▸ Задание:
Назовите, в скольких строках ниже встречается слово «acciaccatura». В ответе укажите только число.

▸ Данные для упражнения:
::::::::::

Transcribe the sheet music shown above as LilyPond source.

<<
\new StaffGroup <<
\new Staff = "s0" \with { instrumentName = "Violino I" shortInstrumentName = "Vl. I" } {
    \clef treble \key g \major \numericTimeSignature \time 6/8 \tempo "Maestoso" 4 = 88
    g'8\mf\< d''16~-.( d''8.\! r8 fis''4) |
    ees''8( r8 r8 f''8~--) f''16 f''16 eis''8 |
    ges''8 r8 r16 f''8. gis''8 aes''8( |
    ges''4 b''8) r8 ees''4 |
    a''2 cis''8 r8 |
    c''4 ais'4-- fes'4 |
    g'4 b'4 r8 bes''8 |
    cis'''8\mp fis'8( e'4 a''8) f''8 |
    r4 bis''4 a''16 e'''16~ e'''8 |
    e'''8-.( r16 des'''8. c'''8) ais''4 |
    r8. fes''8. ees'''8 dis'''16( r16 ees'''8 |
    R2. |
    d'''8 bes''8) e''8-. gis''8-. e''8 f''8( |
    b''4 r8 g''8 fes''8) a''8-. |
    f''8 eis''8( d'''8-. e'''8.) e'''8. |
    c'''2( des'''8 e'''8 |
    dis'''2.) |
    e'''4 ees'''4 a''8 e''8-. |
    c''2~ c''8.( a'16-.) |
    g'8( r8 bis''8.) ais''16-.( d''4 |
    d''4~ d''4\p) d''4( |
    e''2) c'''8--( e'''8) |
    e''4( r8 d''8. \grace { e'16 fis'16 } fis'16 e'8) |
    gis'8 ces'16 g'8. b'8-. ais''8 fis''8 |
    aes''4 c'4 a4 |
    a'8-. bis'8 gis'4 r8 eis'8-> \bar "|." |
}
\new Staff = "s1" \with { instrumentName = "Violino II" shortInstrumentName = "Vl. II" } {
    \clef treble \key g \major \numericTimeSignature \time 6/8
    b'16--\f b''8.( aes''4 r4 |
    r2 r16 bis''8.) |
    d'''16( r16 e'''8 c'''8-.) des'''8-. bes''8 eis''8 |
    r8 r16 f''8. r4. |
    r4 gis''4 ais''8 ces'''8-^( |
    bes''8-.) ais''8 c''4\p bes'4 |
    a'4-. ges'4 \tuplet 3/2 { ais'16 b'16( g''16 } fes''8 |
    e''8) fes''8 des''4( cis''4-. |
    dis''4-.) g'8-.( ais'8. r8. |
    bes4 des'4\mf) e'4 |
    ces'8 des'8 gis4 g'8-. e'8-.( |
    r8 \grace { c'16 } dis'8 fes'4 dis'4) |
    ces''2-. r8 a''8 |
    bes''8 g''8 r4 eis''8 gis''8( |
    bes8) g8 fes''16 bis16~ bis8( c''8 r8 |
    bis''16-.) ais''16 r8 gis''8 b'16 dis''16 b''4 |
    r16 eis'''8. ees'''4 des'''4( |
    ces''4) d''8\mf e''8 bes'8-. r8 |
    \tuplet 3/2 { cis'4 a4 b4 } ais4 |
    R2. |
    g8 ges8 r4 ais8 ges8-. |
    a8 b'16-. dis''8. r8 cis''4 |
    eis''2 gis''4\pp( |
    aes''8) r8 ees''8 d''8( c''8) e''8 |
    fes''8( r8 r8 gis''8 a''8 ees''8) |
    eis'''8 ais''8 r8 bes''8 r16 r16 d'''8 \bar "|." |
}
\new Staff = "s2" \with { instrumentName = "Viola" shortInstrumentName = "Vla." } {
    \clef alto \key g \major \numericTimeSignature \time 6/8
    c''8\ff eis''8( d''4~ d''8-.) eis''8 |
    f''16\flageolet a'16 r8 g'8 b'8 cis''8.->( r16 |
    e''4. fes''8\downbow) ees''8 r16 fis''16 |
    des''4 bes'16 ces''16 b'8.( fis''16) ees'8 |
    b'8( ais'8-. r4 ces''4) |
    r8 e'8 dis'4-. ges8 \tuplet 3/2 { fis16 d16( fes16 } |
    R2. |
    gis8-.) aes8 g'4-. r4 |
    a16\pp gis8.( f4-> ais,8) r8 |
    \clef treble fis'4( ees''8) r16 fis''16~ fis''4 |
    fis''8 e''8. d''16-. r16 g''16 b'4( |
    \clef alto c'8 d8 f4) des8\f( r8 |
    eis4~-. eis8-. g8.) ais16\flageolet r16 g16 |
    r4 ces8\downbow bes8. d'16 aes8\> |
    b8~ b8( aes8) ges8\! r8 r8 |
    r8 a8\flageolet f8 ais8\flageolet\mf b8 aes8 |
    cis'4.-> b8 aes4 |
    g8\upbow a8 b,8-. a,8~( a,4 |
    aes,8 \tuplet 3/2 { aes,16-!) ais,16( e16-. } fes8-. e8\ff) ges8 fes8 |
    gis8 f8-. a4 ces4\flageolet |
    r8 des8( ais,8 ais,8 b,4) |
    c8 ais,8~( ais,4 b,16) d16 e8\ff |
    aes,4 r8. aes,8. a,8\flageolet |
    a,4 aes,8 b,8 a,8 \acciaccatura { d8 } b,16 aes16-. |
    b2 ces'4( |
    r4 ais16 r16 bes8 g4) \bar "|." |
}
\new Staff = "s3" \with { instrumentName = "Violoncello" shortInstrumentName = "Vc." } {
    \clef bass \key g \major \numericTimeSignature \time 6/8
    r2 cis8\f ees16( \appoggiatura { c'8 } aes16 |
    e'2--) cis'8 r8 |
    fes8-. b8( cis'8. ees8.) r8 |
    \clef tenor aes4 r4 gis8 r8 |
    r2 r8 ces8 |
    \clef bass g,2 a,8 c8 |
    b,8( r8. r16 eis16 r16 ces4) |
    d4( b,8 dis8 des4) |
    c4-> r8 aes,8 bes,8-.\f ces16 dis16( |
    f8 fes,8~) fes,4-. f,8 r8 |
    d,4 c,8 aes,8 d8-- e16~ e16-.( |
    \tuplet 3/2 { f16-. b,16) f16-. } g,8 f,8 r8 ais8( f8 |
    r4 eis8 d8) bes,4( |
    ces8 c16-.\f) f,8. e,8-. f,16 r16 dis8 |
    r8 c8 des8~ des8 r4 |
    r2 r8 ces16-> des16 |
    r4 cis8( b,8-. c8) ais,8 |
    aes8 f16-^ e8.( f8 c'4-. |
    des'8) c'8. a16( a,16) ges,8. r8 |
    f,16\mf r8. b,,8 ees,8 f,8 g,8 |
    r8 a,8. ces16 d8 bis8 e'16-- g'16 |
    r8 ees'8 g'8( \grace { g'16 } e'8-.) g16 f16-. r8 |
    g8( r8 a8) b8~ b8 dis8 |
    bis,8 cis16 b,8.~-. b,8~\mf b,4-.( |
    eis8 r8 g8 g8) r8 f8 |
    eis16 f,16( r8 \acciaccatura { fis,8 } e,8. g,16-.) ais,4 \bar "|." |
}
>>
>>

::::::::::

▸ Решение:
2